◆ **ABOUT THIS EXERCISE**
Set down the lines that begin at the top of the records and end with the line containing "first_place: [186, 355]", and drop every picture.

START DATA FOR THIS TASK

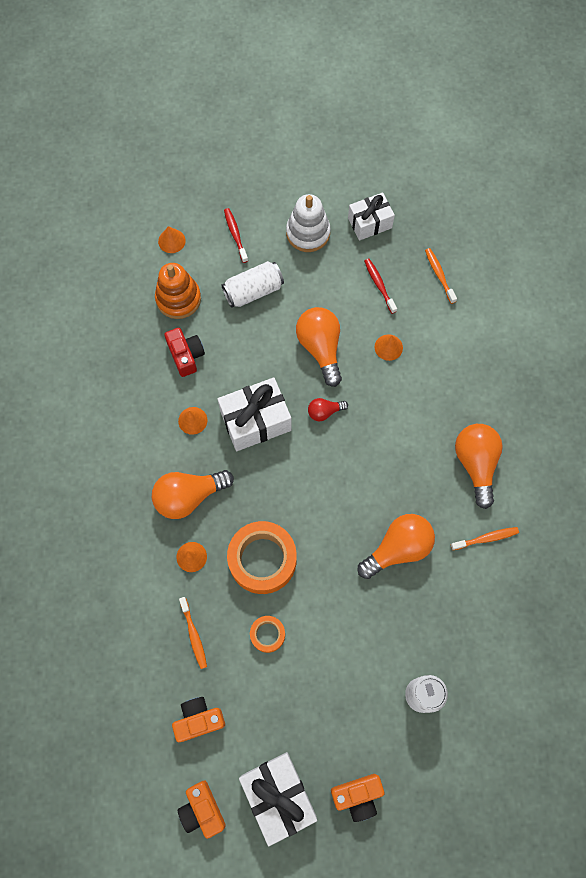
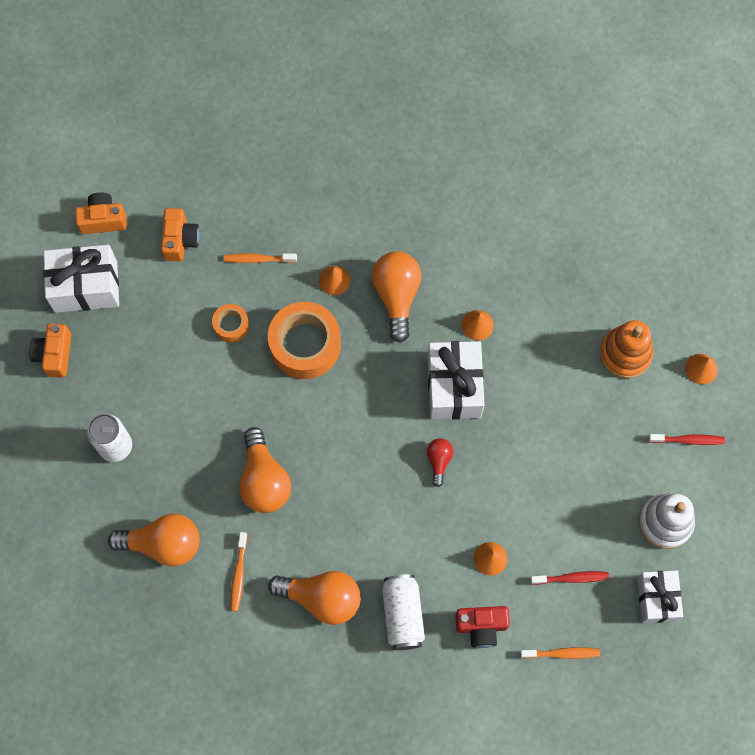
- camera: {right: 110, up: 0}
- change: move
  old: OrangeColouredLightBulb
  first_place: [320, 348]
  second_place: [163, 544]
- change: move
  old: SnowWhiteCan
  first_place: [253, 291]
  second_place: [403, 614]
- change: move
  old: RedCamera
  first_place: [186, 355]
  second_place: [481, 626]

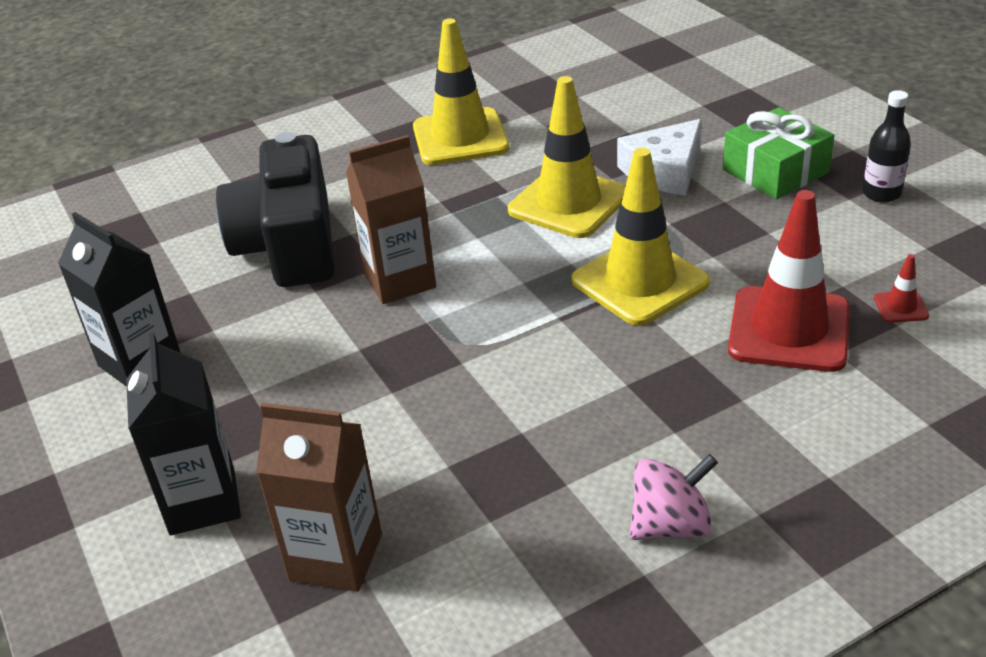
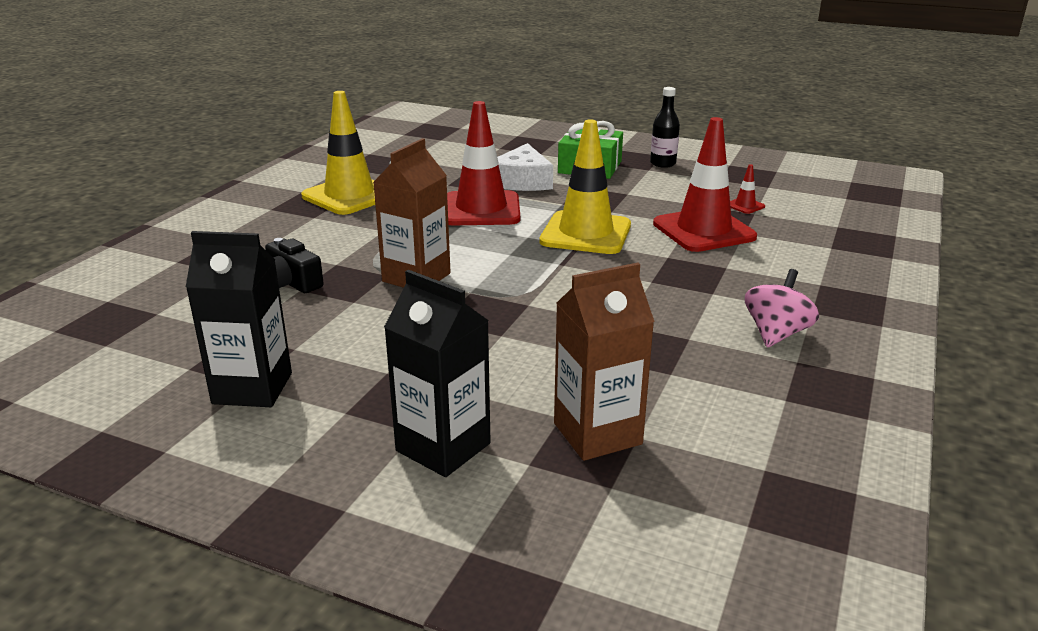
- camera: {right: -40, up: -10}
- change: resize
  old: BlackCamera
  first_place: [289, 244]
  second_place: [291, 283]
  factor: 0.46
- change: recolor
  old: BrightYellowRoadCone
  new: RedRoadCone
  first_place: [568, 203]
  second_place: [481, 209]

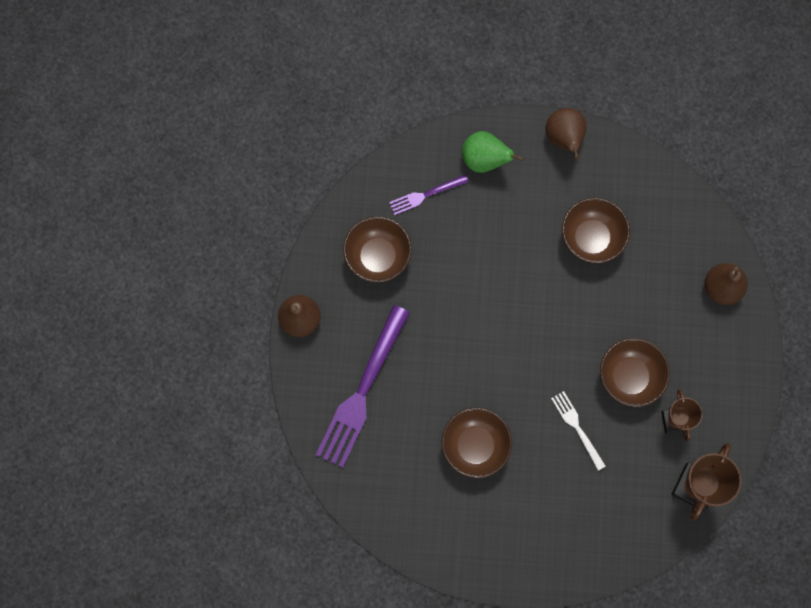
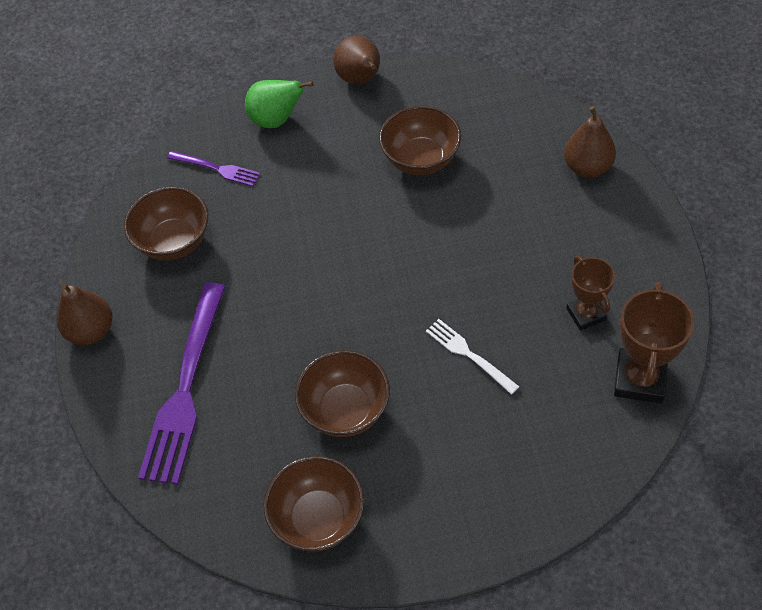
- camera: {right: -10, up: -20}
- change: rotate
  old: RoyalPurpleTableFork
  first_place: [425, 195]
  second_place: [217, 169]
  degrees: -120
- change: move
  old: DarkBrownServingBowl
  first_place: [629, 377]
  second_place: [318, 518]

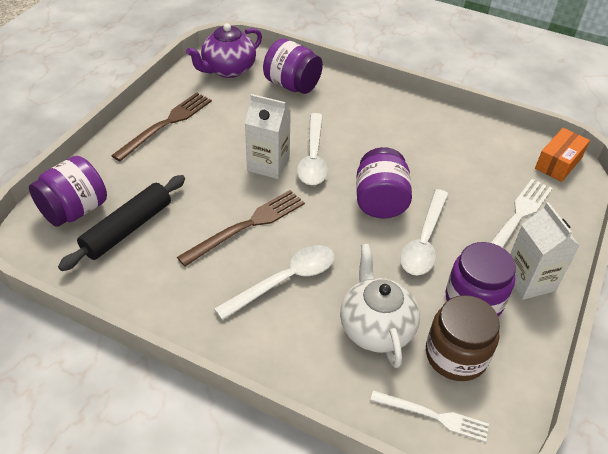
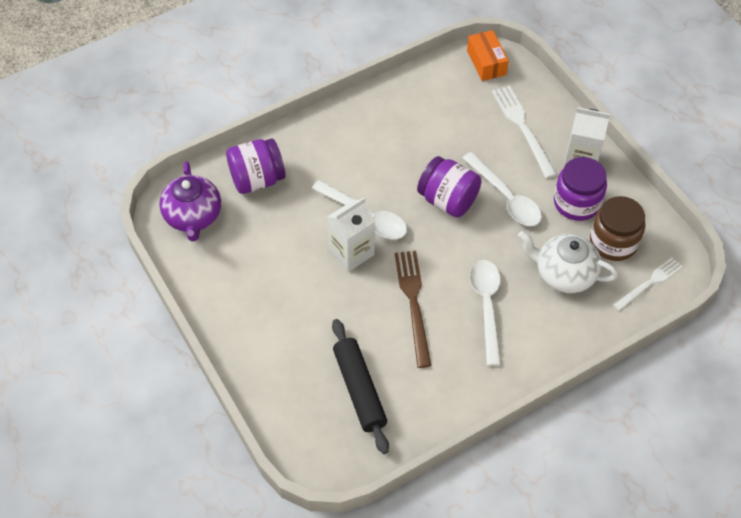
- camera: {right: -55, up: 10}
- change: delete
  old: RoyalPurpleJar
  first_place: [74, 210]
- change: delete
  old: DarkBrownTableFork
  first_place: [166, 124]

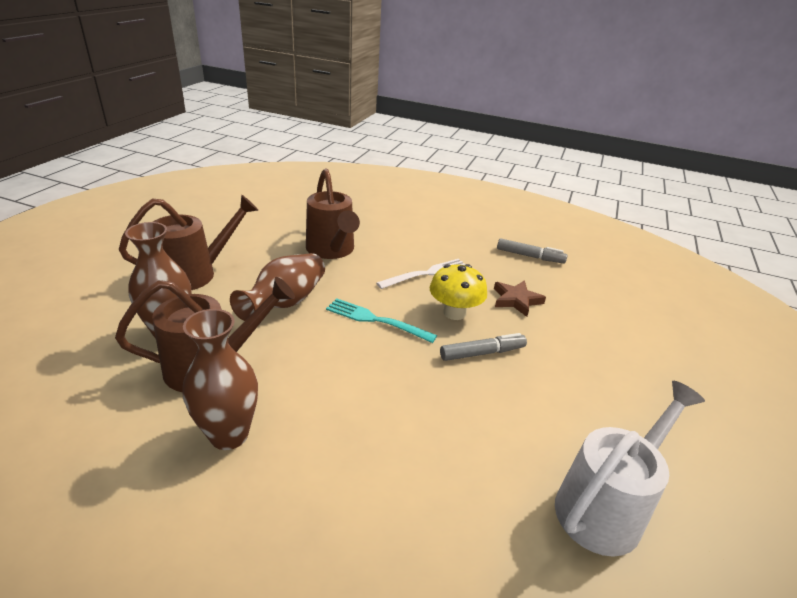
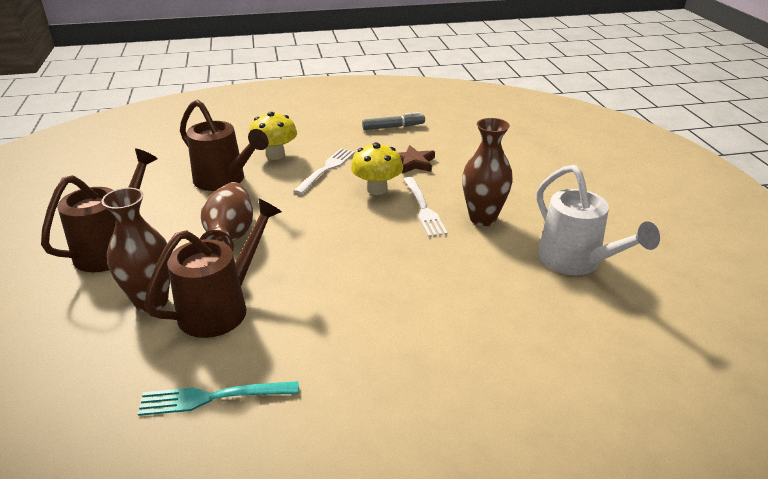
- camera: {right: -30, up: 0}
- change: move
  old: TealTableFork
  first_place: [376, 320]
  second_place: [213, 397]
- change: insert
  new: BrightYellowFungus
  second_place: [275, 155]
- change: replace
  old: GrayFeltPen
  new: SnowWhiteTableFork
  first_place: [482, 353]
  second_place: [423, 208]
- change: move
  old: DarkBrownFlowerVase
  first_place: [229, 435]
  second_place: [482, 218]
- change: rotate
  old: SnowWhiteSprinklingCan
  first_place: [606, 506]
  second_place: [575, 262]
  degrees: 135

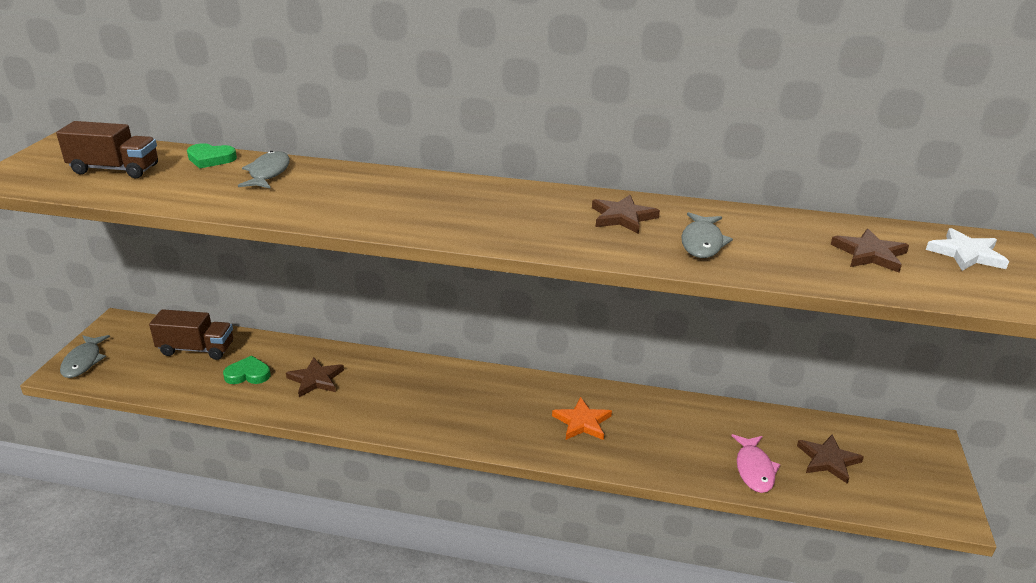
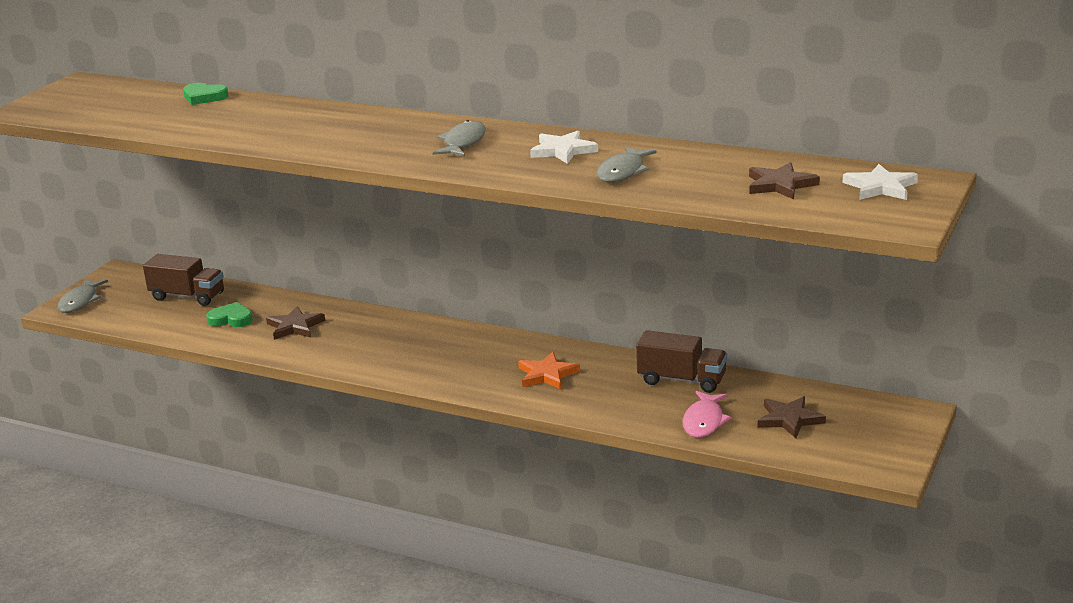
- camera: {right: 15, up: -5}
- change: move
  old: GrayToyFish
  first_place: [268, 173]
  second_place: [463, 142]
- change: recolor
  old: DarkBrownFivePointedStar
  new: SnowWhiteFivePointedStar
  first_place: [622, 217]
  second_place: [563, 150]
- change: move
  old: DarkBrownTruck
  first_place: [114, 169]
  second_place: [681, 380]

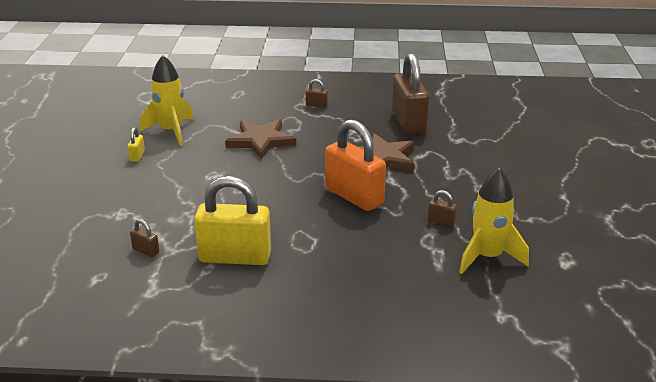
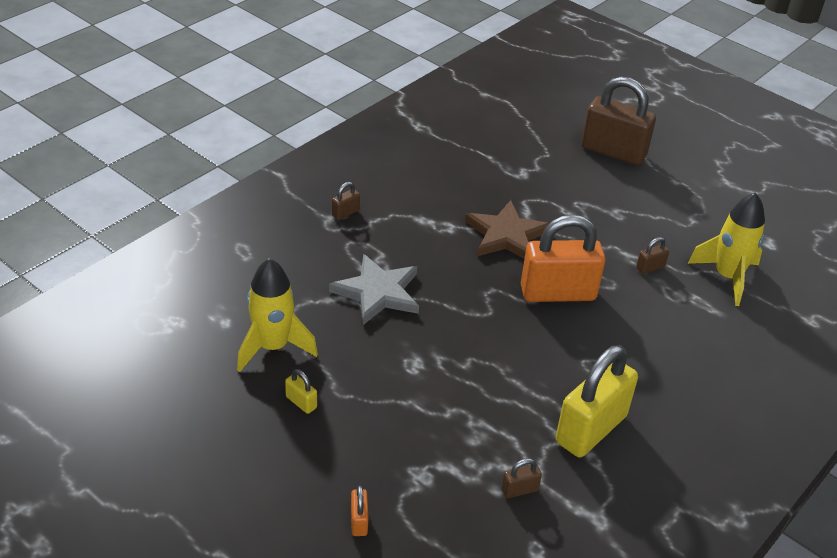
- camera: {right: -55, up: 10}
- change: recolor
  old: DarkBrownFivePointedStar
  new: GrayFivePointedStar
  first_place: [260, 141]
  second_place: [378, 292]
- change: insert
  new: OrangeColouredLock
  second_place: [359, 521]
- change: move
  old: DarkBrownLock
  first_place: [408, 122]
  second_place: [613, 152]

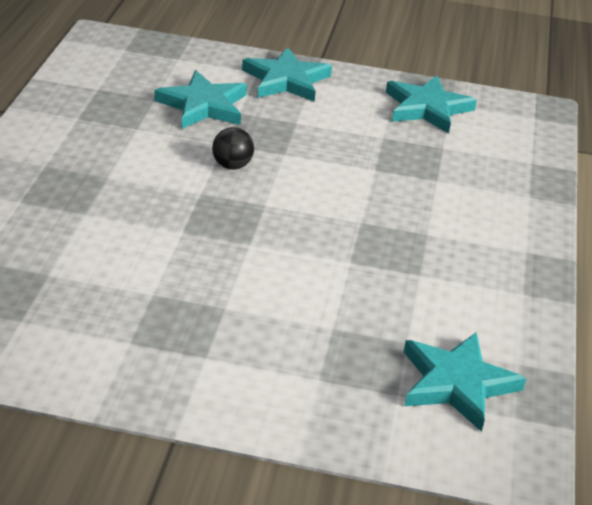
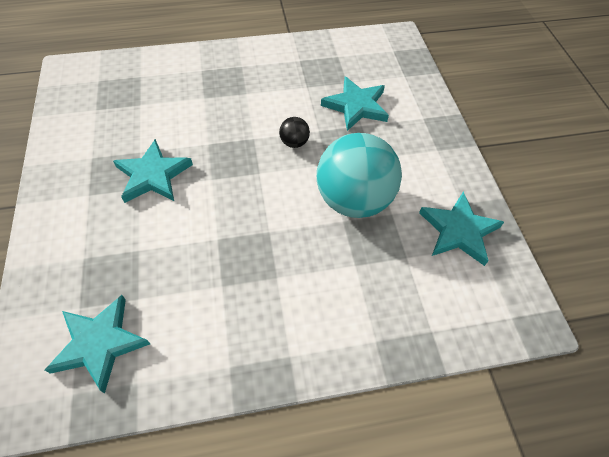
- camera: {right: 70, up: 20}
- change: move
  old: TealFivePointedStar
  first_place: [286, 80]
  second_place: [153, 175]
- change: insert
  new: TealPlayBall
  second_place: [353, 200]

END DATA FOR THIS TASK

◆ **RESPONSE BOX**
- camera: {right: 110, up: 0}
- change: move
  old: OrangeColouredLightBulb
  first_place: [320, 348]
  second_place: [163, 544]
- change: move
  old: SnowWhiteCan
  first_place: [253, 291]
  second_place: [403, 614]
- change: move
  old: RedCamera
  first_place: [186, 355]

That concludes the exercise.